THE DATA
● ● ●

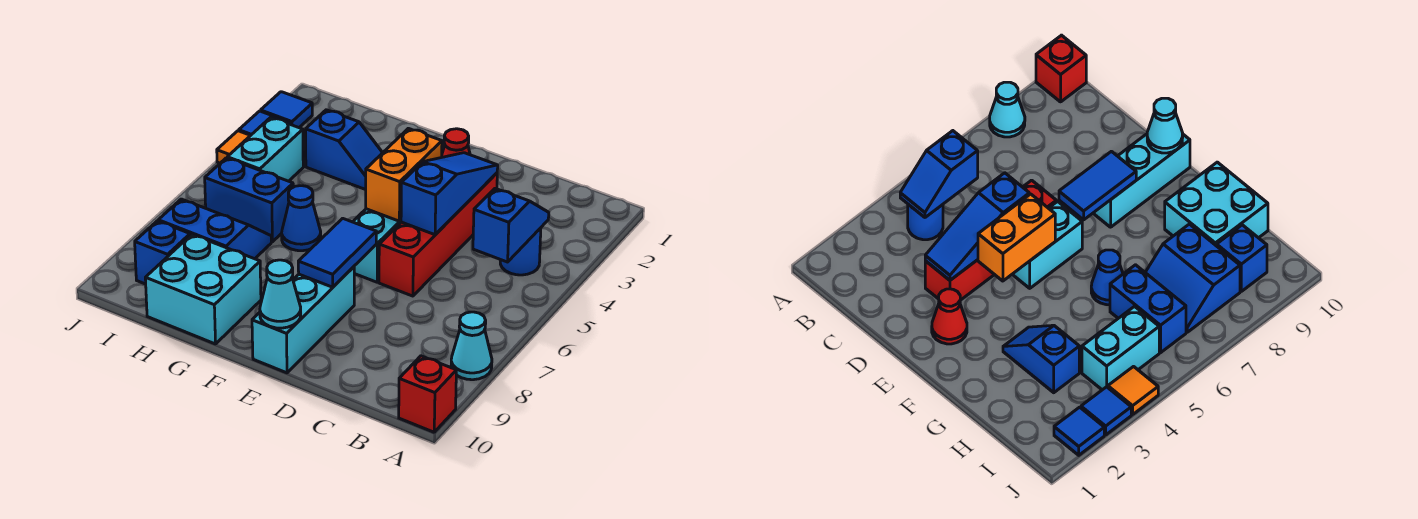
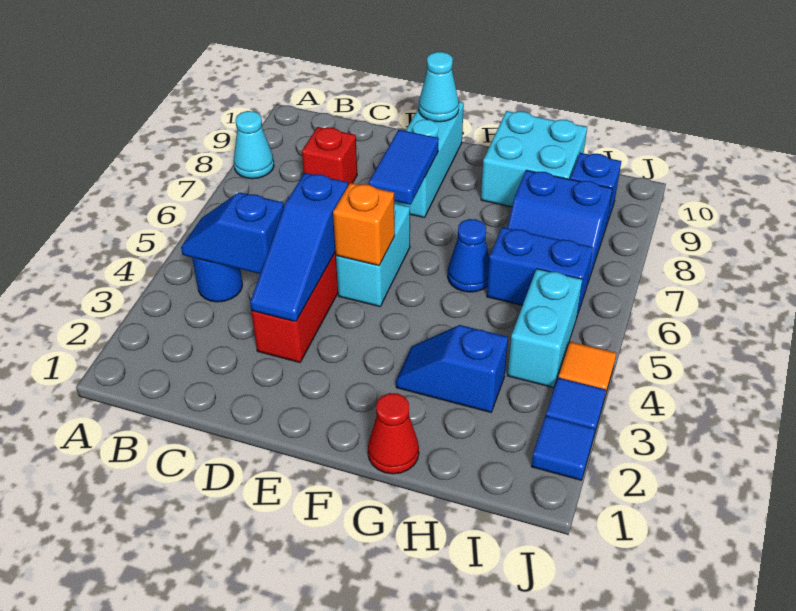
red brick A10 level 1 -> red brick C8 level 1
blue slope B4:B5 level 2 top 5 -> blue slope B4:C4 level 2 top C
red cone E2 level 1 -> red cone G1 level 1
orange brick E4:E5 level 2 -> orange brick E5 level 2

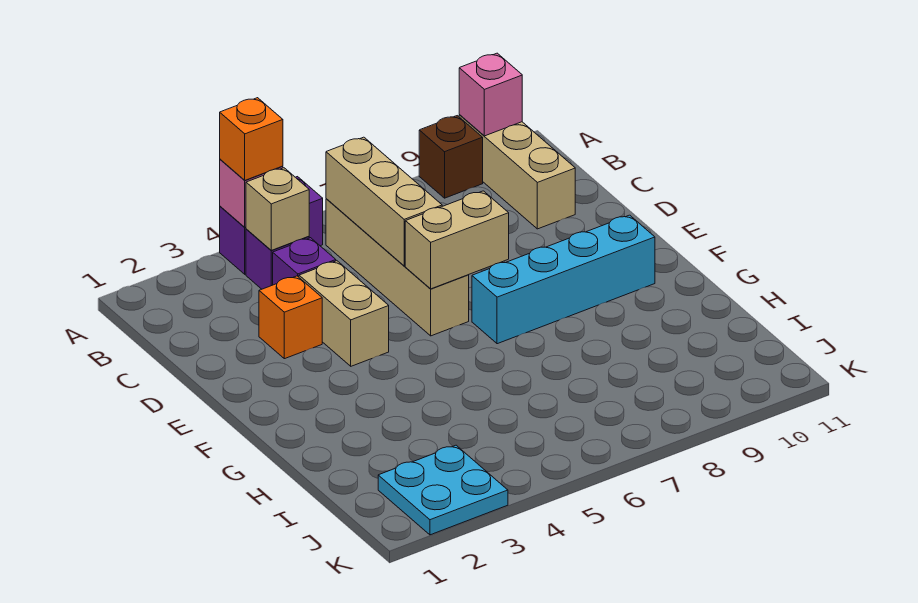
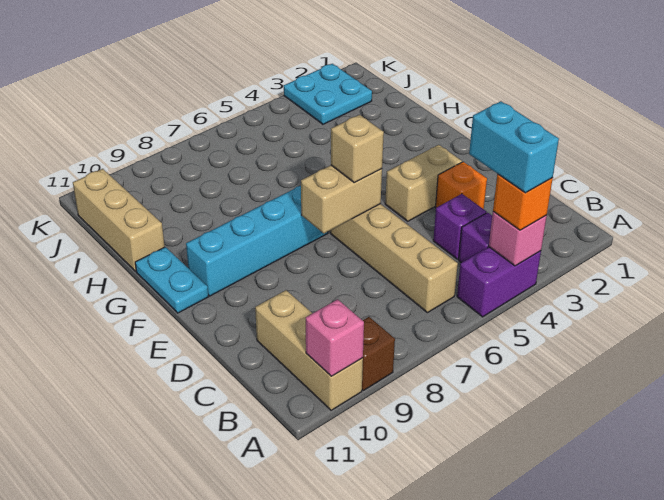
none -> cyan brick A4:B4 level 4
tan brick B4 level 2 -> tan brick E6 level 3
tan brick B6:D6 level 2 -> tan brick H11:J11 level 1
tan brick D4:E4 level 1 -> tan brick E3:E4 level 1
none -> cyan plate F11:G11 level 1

● ● ●

TASK INSTRUCTIONS
From the first line to the last, transcribe the listing exactly; skip the pictures.

EXPECTED OUTPUT
red brick A10 level 1 -> red brick C8 level 1
blue slope B4:B5 level 2 top 5 -> blue slope B4:C4 level 2 top C
red cone E2 level 1 -> red cone G1 level 1
orange brick E4:E5 level 2 -> orange brick E5 level 2

none -> cyan brick A4:B4 level 4
tan brick B4 level 2 -> tan brick E6 level 3
tan brick B6:D6 level 2 -> tan brick H11:J11 level 1
tan brick D4:E4 level 1 -> tan brick E3:E4 level 1
none -> cyan plate F11:G11 level 1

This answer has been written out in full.